--- START ---

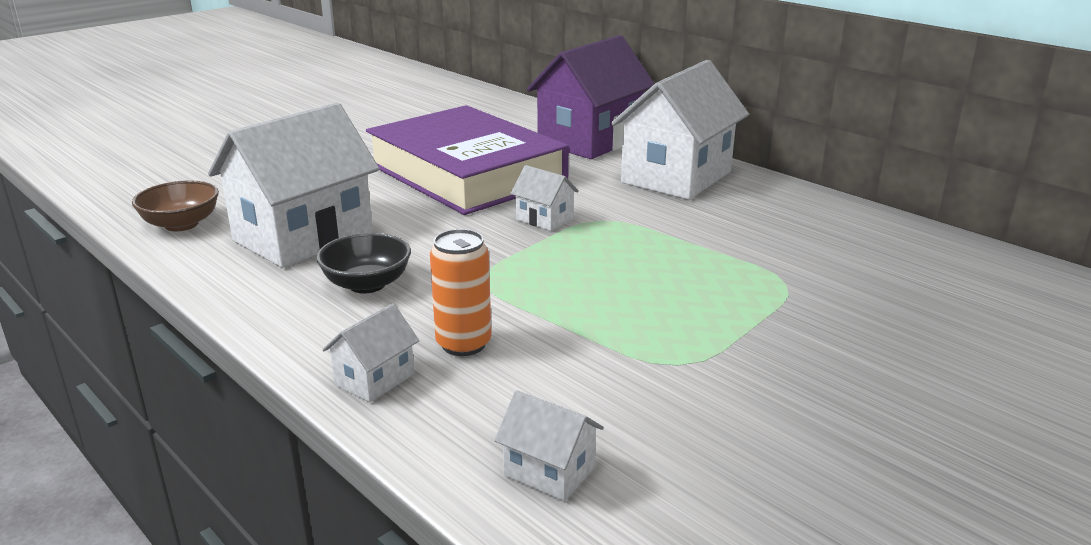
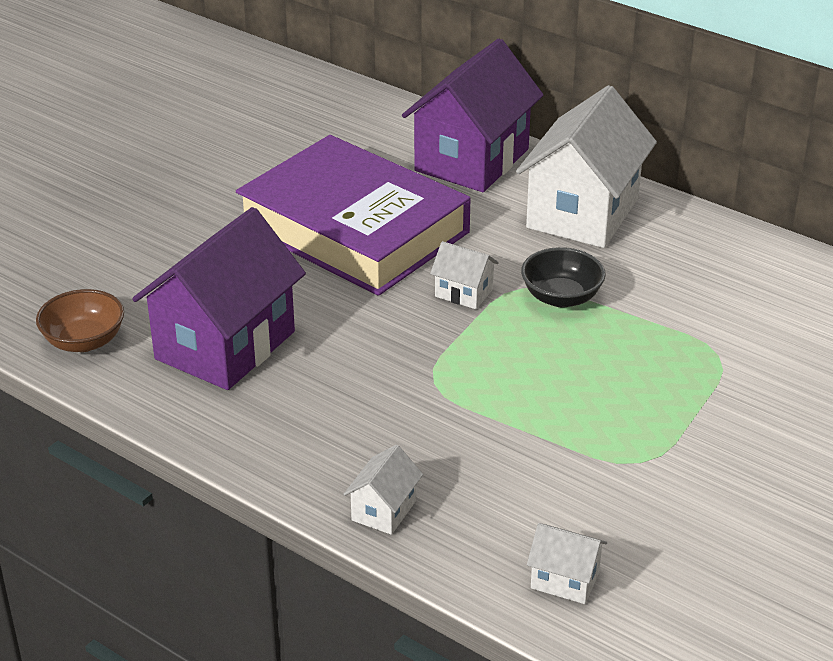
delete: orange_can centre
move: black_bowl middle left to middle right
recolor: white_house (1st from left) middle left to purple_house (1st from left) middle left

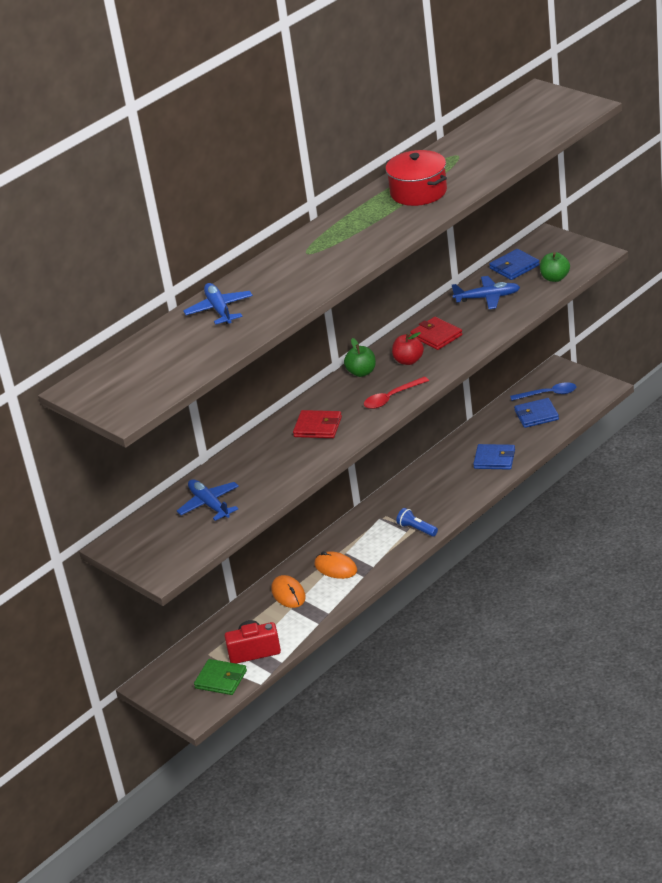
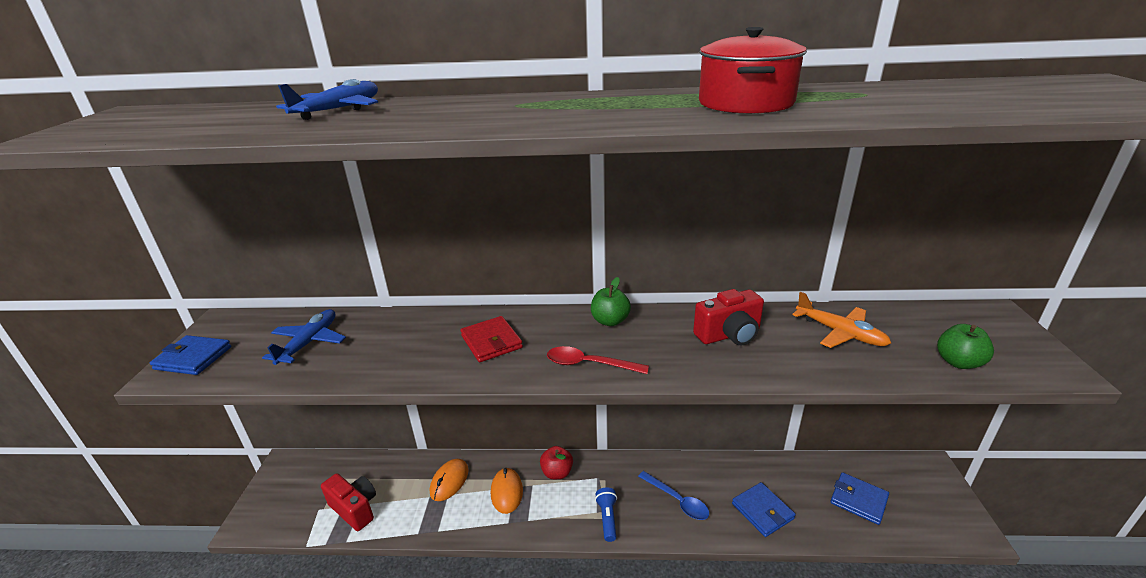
delete: green_wallet bottom left
move: red_apple centre to bottom centre; blue_wallet (2nd from left in the first image) top right to blue_wallet (1st from left) middle left; blue_spoon middle right to bottom centre
replace: red_wallet (2nd from left) centre to red_camera (2nd from left) centre
recolor: blue_plane (3rd from left) top right to orange_plane middle right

--- END ---

> PROBLEM TO SOLVE
All that is needed here is the run of lines from the one containing "move: black_bowl middle left to middle right" through the end of the material above, reproduced exactly and without pictures.

> RESULT OF THIS EXERCISE
move: black_bowl middle left to middle right
recolor: white_house (1st from left) middle left to purple_house (1st from left) middle left

delete: green_wallet bottom left
move: red_apple centre to bottom centre; blue_wallet (2nd from left in the first image) top right to blue_wallet (1st from left) middle left; blue_spoon middle right to bottom centre
replace: red_wallet (2nd from left) centre to red_camera (2nd from left) centre
recolor: blue_plane (3rd from left) top right to orange_plane middle right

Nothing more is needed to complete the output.